Your answer should be every line of the entries that has the string "banana" in it.

Input for this task =
-*-

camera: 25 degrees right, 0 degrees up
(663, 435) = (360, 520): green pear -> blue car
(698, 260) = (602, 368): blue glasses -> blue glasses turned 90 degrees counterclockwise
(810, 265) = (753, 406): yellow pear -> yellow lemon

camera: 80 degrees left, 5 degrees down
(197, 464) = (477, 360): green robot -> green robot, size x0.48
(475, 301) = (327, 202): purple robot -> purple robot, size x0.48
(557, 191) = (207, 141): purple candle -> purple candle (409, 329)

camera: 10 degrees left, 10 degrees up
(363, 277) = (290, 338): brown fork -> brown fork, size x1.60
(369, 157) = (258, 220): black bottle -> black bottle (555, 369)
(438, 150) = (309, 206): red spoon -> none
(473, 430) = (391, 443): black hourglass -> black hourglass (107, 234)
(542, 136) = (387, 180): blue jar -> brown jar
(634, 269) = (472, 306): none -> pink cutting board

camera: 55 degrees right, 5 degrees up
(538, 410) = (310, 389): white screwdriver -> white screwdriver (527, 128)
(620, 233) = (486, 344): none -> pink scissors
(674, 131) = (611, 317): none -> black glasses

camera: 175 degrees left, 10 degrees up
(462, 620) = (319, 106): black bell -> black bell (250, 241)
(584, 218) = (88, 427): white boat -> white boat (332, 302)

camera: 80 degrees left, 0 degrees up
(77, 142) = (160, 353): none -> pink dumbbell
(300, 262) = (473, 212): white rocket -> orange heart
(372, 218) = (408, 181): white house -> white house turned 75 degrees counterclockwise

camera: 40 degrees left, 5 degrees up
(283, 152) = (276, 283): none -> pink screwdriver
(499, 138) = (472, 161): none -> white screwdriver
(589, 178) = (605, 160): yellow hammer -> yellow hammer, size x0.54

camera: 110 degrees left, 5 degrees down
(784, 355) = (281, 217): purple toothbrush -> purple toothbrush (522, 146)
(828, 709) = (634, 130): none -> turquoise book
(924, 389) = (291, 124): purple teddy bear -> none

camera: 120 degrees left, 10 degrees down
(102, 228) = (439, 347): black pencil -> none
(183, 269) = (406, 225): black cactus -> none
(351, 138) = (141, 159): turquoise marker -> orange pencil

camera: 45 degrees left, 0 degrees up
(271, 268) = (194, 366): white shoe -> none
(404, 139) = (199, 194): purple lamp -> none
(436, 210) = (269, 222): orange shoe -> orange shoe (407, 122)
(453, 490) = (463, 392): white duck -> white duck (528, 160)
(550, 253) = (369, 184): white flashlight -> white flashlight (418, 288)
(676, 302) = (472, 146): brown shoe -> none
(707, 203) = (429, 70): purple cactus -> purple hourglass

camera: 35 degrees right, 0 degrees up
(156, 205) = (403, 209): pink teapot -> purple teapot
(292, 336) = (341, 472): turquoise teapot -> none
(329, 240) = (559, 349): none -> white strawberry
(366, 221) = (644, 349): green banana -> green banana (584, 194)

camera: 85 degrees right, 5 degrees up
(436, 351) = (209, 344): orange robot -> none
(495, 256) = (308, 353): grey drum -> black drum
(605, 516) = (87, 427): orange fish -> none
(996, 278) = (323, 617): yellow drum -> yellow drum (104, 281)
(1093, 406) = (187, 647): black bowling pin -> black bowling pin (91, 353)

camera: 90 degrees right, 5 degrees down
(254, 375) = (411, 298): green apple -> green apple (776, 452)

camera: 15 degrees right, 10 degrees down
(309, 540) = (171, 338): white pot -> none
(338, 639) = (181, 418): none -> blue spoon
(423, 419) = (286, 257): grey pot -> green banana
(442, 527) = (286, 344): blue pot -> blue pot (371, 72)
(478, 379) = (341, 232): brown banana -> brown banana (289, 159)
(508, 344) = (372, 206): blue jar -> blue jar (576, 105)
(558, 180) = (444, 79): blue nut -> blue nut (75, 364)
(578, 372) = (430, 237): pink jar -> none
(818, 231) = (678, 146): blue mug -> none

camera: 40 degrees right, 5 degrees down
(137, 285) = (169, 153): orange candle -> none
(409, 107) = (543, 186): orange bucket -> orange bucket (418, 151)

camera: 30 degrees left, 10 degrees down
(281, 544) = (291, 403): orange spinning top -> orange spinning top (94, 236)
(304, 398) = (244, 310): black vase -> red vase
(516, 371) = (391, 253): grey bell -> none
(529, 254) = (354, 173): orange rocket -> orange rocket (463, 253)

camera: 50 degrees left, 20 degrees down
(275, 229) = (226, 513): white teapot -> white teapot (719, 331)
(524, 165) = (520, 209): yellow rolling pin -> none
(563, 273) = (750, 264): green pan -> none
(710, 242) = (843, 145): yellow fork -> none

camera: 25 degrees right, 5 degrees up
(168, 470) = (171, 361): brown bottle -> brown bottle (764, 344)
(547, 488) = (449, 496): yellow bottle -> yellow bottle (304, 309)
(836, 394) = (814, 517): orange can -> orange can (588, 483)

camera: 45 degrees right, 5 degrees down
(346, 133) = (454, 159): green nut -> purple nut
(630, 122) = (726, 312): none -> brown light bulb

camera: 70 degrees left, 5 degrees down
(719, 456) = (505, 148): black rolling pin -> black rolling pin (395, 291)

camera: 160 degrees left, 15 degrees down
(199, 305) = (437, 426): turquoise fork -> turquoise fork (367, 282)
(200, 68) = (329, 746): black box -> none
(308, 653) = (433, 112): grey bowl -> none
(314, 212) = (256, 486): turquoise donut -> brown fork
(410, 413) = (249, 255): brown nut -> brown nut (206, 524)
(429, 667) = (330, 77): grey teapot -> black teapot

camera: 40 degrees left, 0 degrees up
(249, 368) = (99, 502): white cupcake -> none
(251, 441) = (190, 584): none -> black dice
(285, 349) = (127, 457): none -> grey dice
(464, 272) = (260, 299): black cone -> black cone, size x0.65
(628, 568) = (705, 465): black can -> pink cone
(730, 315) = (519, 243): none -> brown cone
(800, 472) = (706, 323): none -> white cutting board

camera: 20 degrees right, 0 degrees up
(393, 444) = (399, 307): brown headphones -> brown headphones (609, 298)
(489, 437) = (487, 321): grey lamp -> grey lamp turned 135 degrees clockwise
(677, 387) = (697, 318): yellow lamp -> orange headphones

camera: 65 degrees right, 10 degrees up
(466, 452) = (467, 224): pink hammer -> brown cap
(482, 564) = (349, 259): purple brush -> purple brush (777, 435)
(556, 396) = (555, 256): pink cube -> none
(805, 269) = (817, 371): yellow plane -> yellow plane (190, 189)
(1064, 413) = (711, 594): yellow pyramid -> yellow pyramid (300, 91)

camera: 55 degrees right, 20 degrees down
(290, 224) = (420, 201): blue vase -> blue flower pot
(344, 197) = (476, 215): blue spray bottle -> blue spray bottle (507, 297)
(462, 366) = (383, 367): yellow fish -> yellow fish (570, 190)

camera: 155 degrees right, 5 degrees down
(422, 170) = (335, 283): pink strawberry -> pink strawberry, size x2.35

-*-

Exercise answer =
(366, 221) = (644, 349): green banana -> green banana (584, 194)
(423, 419) = (286, 257): grey pot -> green banana
(478, 379) = (341, 232): brown banana -> brown banana (289, 159)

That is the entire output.